[Before-and-after object listings]
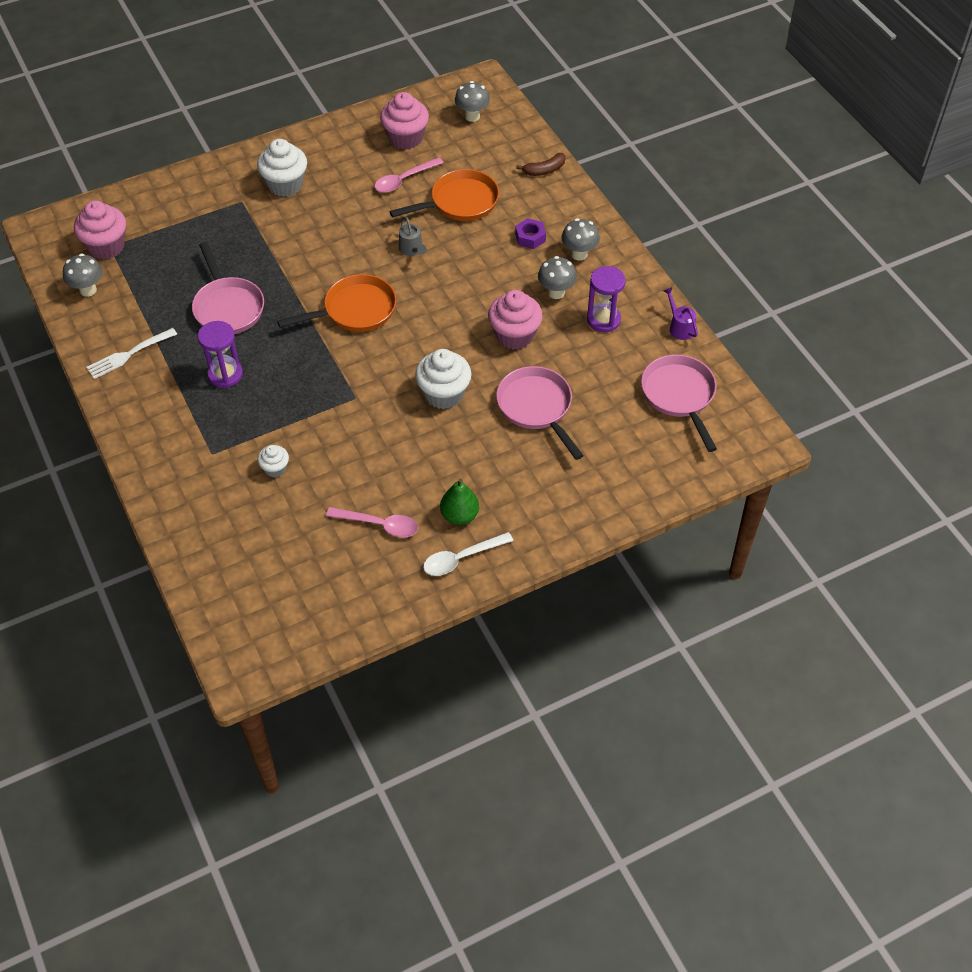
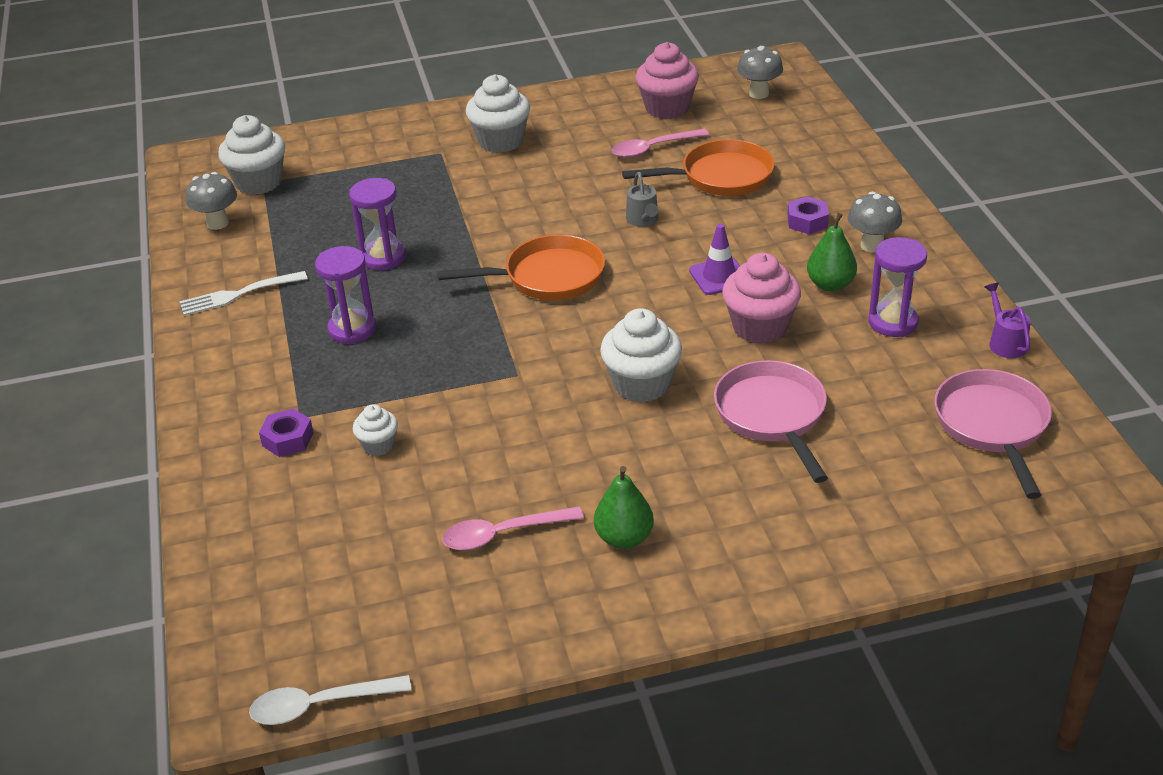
camera: 15 degrees right, 15 degrees down
(106, 246) = (259, 182): pink cupcake -> white cupcake
(209, 473) = (288, 439): none -> purple nut
(228, 307) = (383, 257): pink pan -> purple hourglass
(379, 525) = (502, 534): pink spoon -> pink spoon turned 135 degrees clockwise
(461, 558) = (611, 596): white spoon -> white spoon (319, 705)
(477, 295) = (719, 277): none -> purple traffic cone
(544, 170) = (842, 153): brown banana -> none
(556, 292) = (830, 285): grey mushroom -> green pear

## Task details
Provide a count of the lines in the data above that include the word "white", stating the number alone.

## Your solution
2